Directions:
Copy out the records precisely, omitting pictures.

Recorded information:
= Beginning of Section =

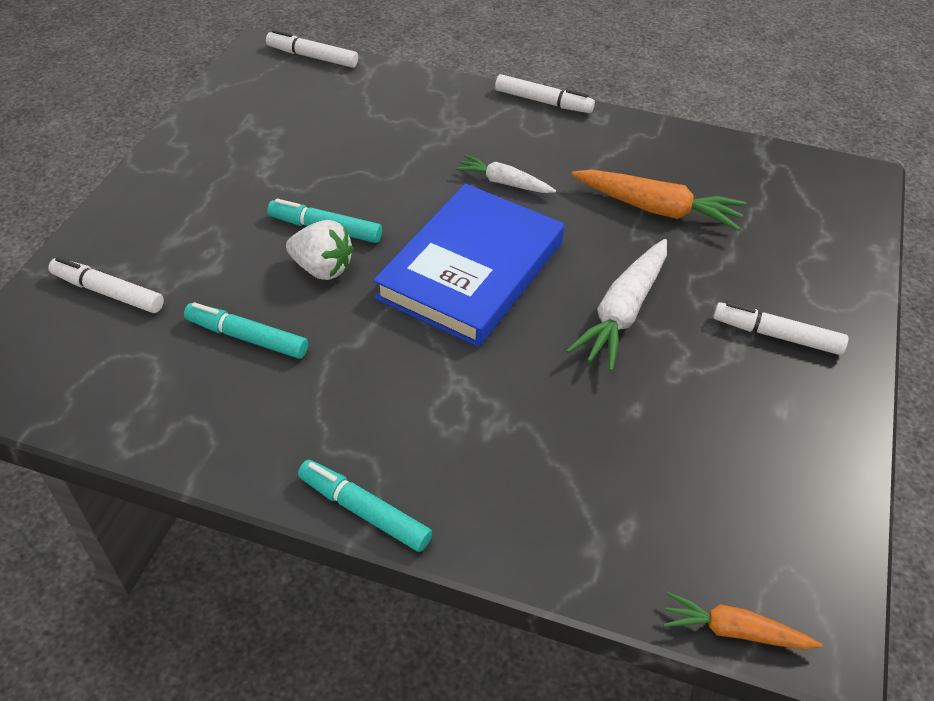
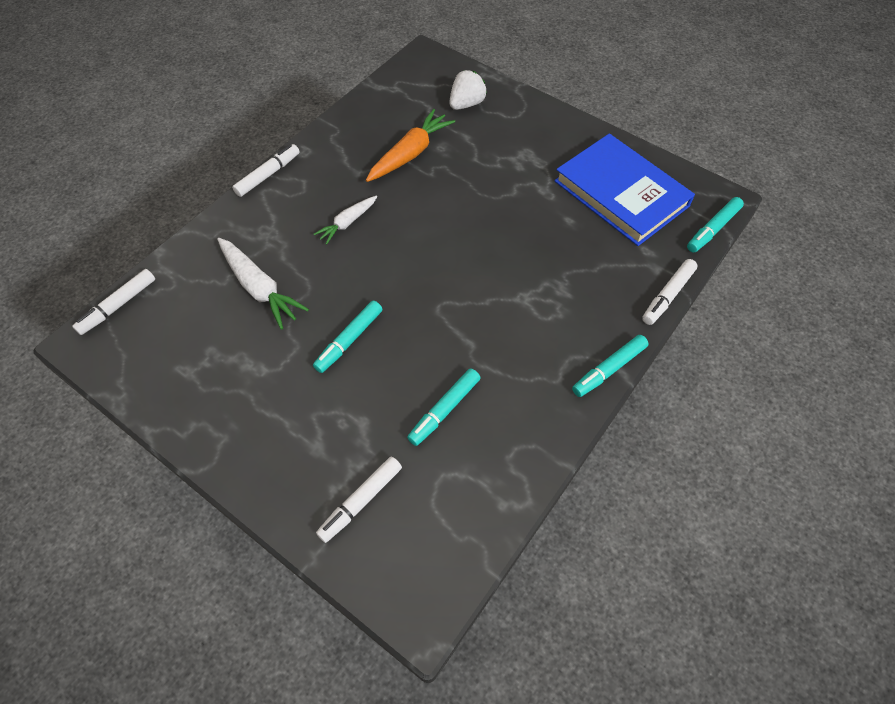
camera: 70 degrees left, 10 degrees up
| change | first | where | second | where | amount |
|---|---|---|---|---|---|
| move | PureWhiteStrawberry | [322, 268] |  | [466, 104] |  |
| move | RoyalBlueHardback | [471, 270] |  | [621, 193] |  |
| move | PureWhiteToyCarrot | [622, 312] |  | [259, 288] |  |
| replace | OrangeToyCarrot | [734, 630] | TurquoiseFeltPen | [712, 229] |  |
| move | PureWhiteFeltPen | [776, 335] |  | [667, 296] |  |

= End of Section =

Output for this exercise:
camera: 70 degrees left, 10 degrees up
| change | first | where | second | where | amount |
|---|---|---|---|---|---|
| move | PureWhiteStrawberry | [322, 268] |  | [466, 104] |  |
| move | RoyalBlueHardback | [471, 270] |  | [621, 193] |  |
| move | PureWhiteToyCarrot | [622, 312] |  | [259, 288] |  |
| replace | OrangeToyCarrot | [734, 630] | TurquoiseFeltPen | [712, 229] |  |
| move | PureWhiteFeltPen | [776, 335] |  | [667, 296] |  |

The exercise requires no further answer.